TASK OBJECTIVE | Below are records; count the lines in them that hold "BARO" and give only the count.

DATA FOR ANALYSIS |

----------------------------------------

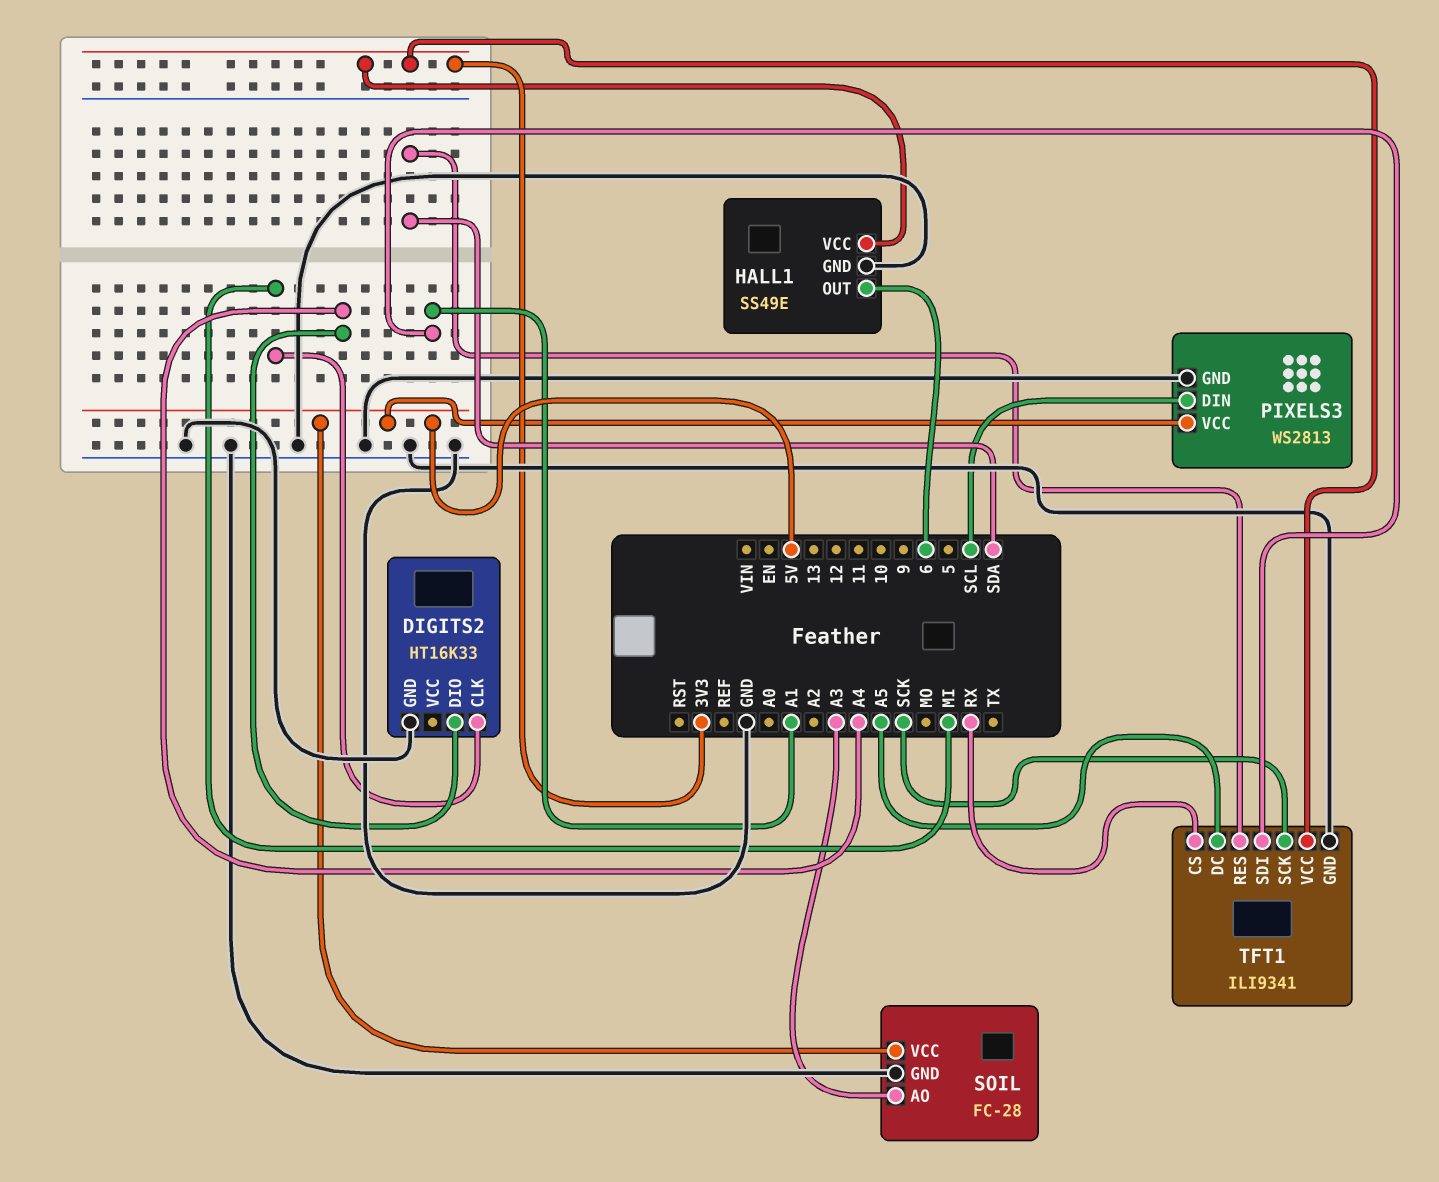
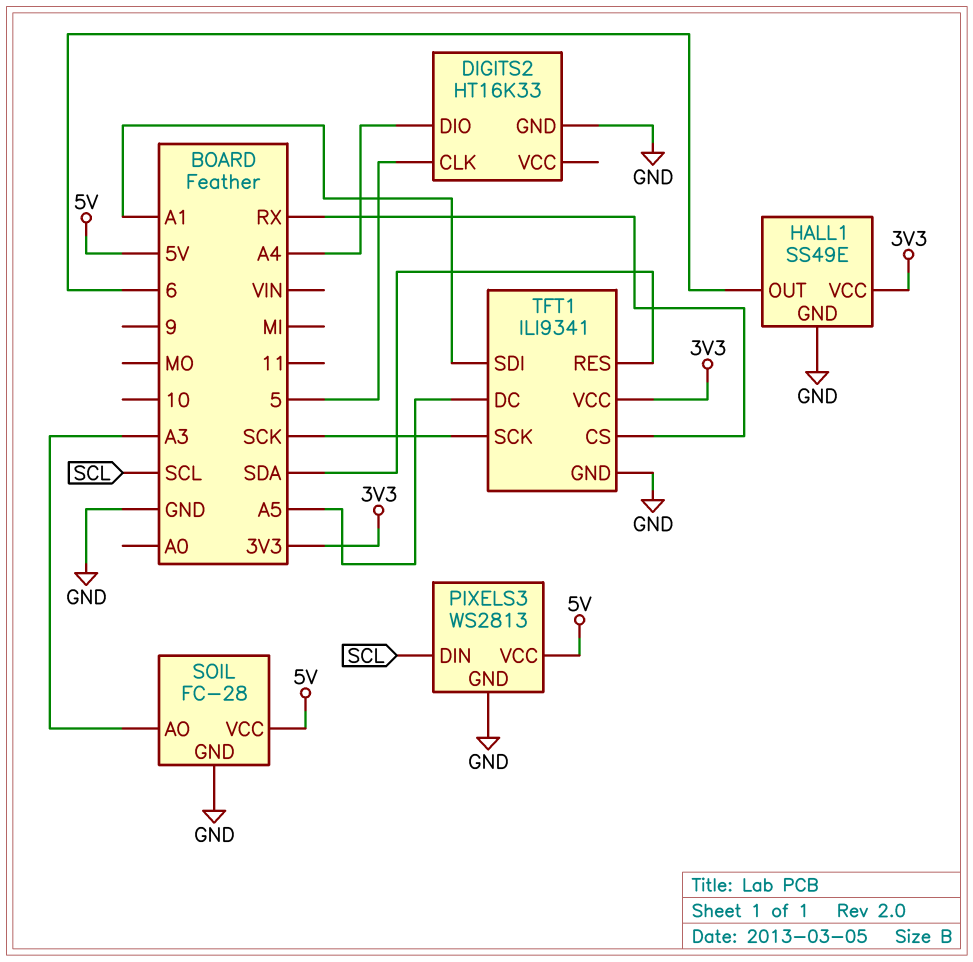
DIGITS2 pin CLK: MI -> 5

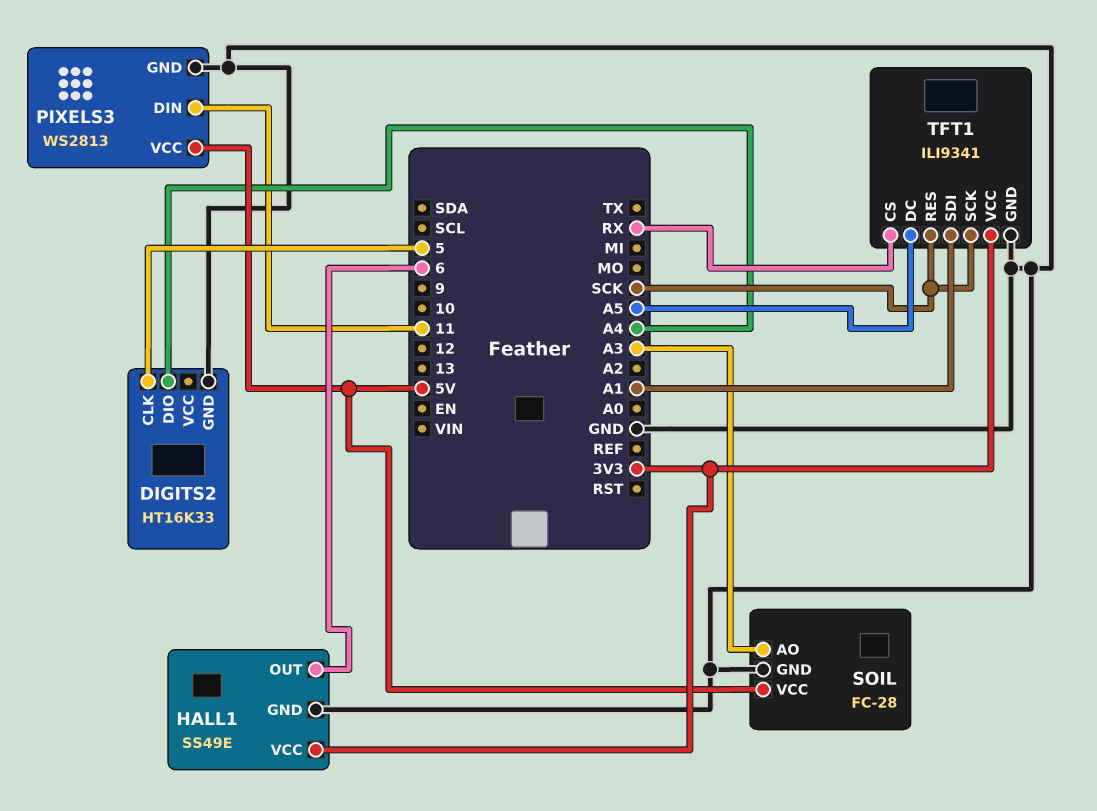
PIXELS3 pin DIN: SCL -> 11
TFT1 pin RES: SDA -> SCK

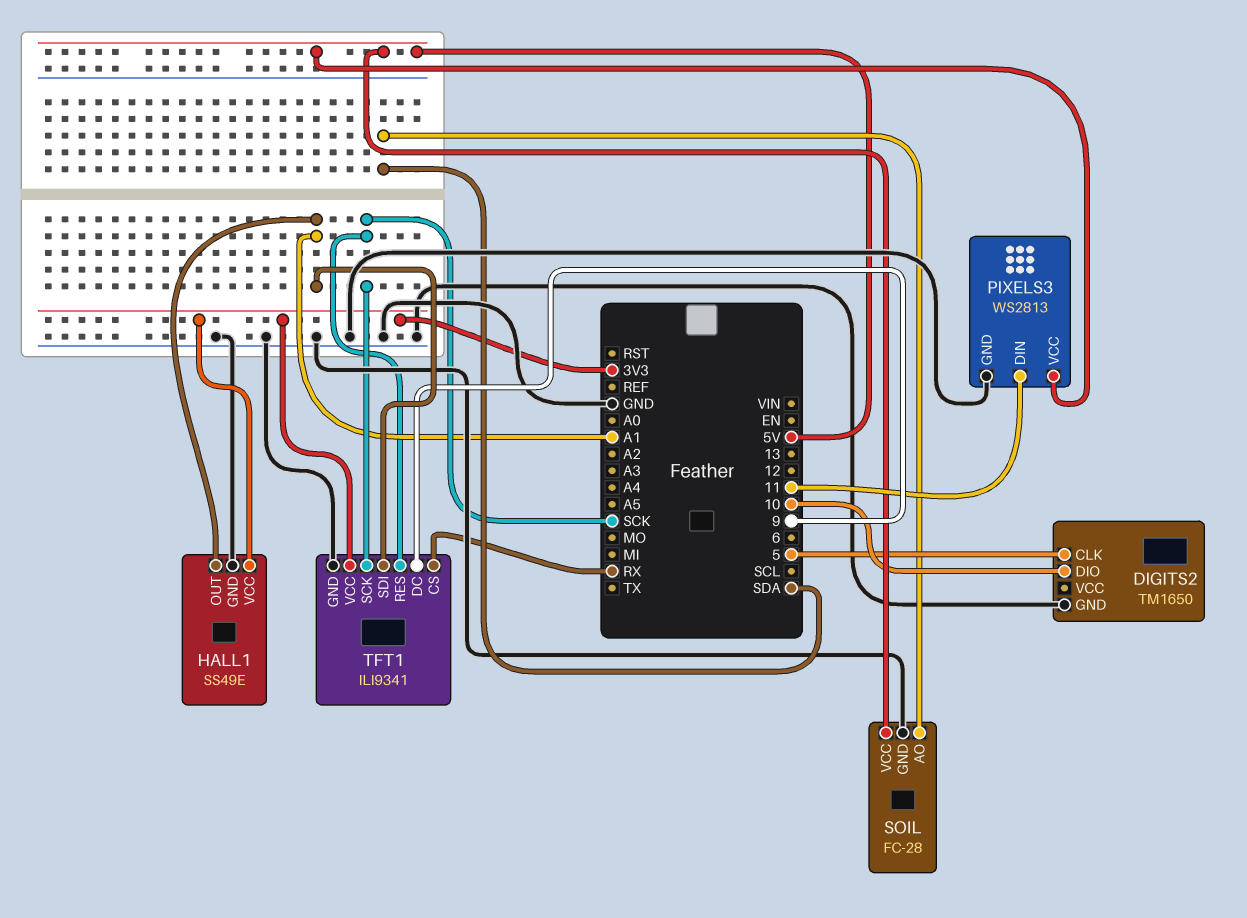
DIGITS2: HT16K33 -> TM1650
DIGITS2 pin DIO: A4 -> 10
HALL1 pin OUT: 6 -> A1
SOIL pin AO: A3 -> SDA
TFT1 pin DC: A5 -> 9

----------------------------------------

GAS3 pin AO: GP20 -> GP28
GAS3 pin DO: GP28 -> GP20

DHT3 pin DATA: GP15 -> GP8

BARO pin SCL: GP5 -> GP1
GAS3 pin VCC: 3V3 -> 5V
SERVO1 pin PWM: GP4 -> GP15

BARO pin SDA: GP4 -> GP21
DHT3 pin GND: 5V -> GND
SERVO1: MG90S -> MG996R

----------------------------------------

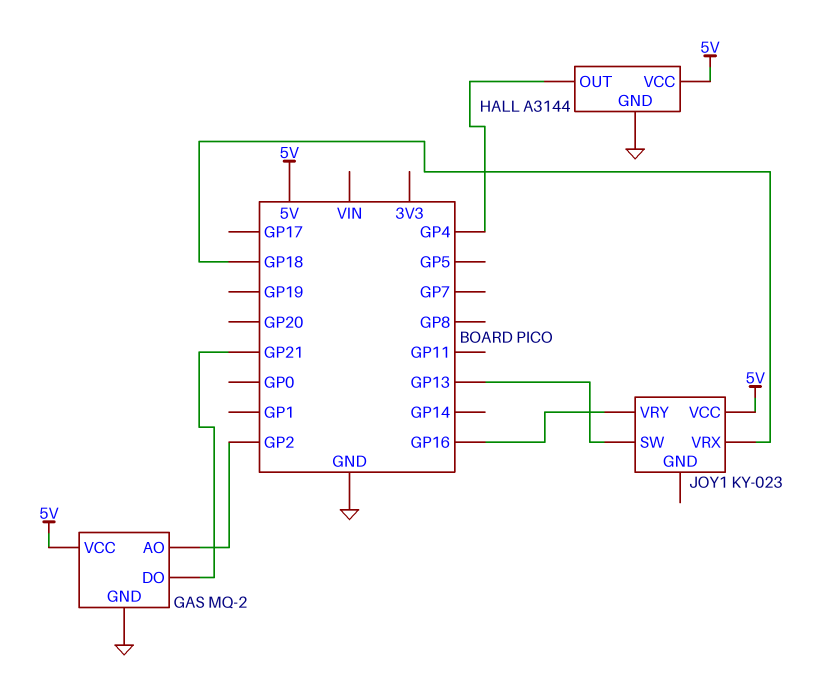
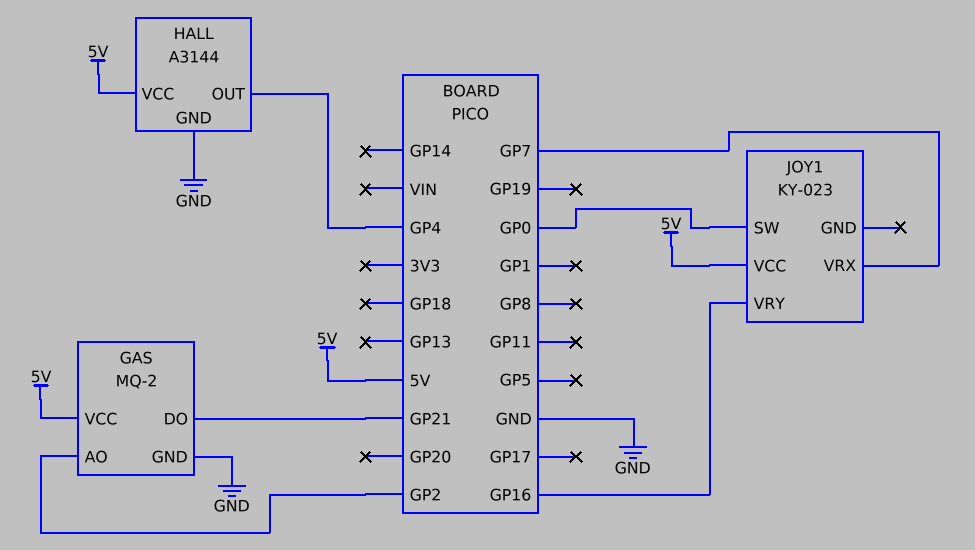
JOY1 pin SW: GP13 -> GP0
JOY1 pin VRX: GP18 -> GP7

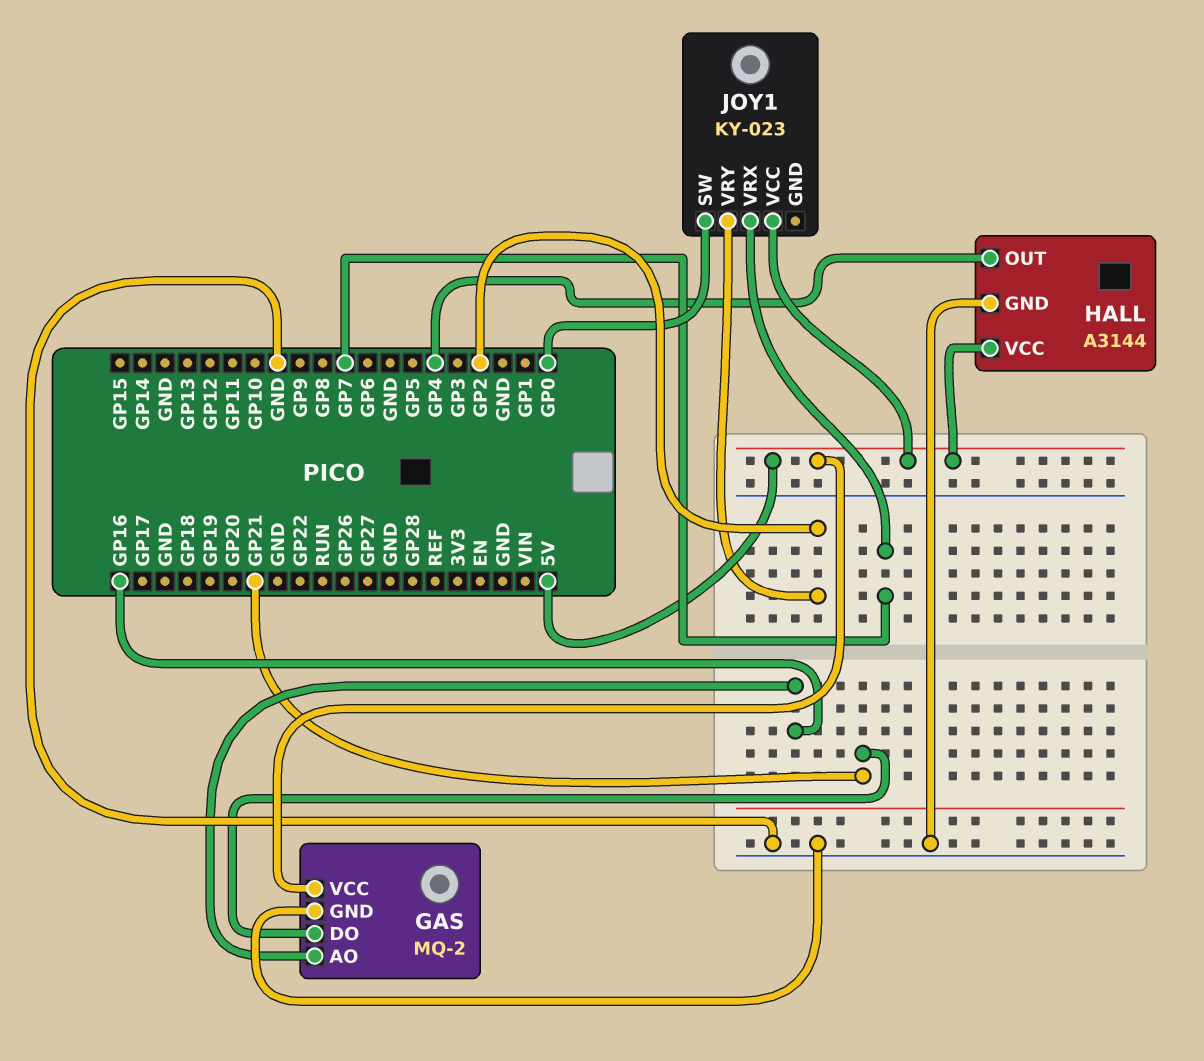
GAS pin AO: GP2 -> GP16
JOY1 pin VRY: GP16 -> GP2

----------------------------------------

RESPONSE TO THIS TASK | 2